__What you have to do__:
Each line from the one that holds "[(21,161),(26,163),(30,151),(25,150),(21,161)]" to the end of the entries is to be given again exactly. Do not include pictures.

__Data for analysis__:
**********

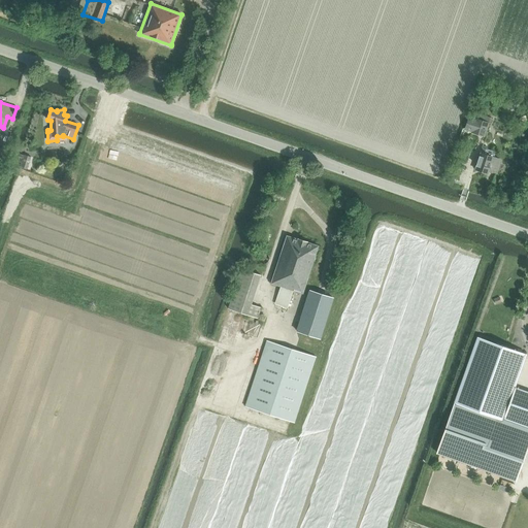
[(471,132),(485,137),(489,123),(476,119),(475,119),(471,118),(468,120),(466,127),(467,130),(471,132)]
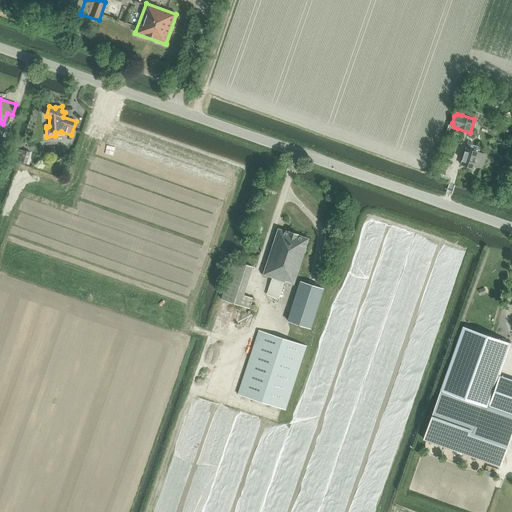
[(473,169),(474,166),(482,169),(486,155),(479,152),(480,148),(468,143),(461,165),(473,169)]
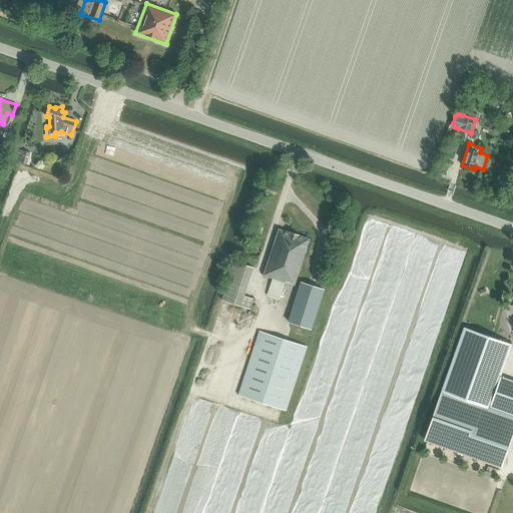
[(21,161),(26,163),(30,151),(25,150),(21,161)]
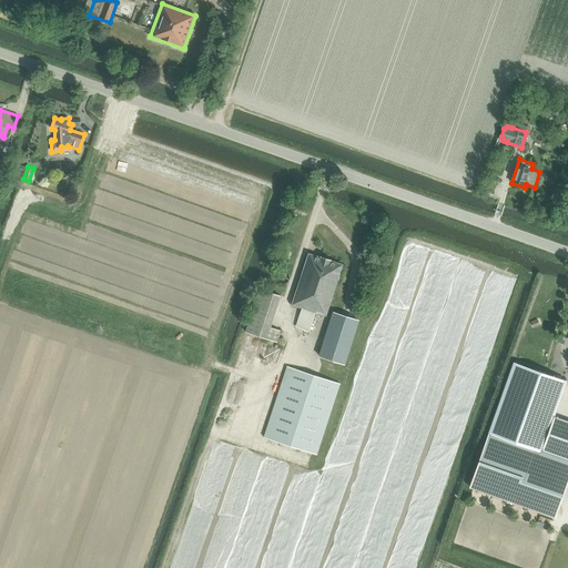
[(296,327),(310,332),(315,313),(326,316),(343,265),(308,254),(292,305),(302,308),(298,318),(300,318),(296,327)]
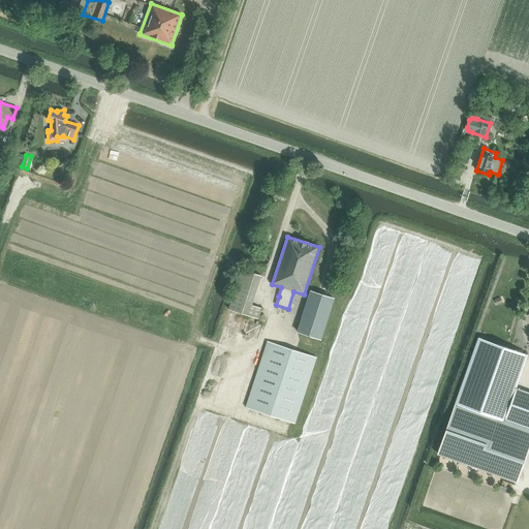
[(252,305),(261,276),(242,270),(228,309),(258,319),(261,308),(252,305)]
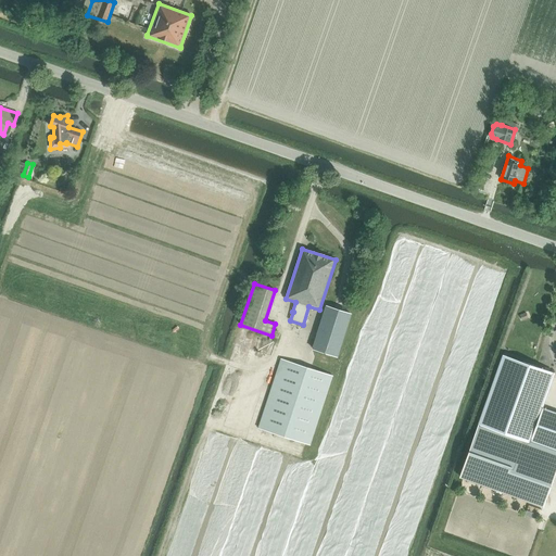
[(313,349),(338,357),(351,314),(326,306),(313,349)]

**********

__Response for this exercise__:
[(21,161),(26,163),(30,151),(25,150),(21,161)]
[(296,327),(310,332),(315,313),(326,316),(343,265),(308,254),(292,305),(302,308),(298,318),(300,318),(296,327)]
[(252,305),(261,276),(242,270),(228,309),(258,319),(261,308),(252,305)]
[(313,349),(338,357),(351,314),(326,306),(313,349)]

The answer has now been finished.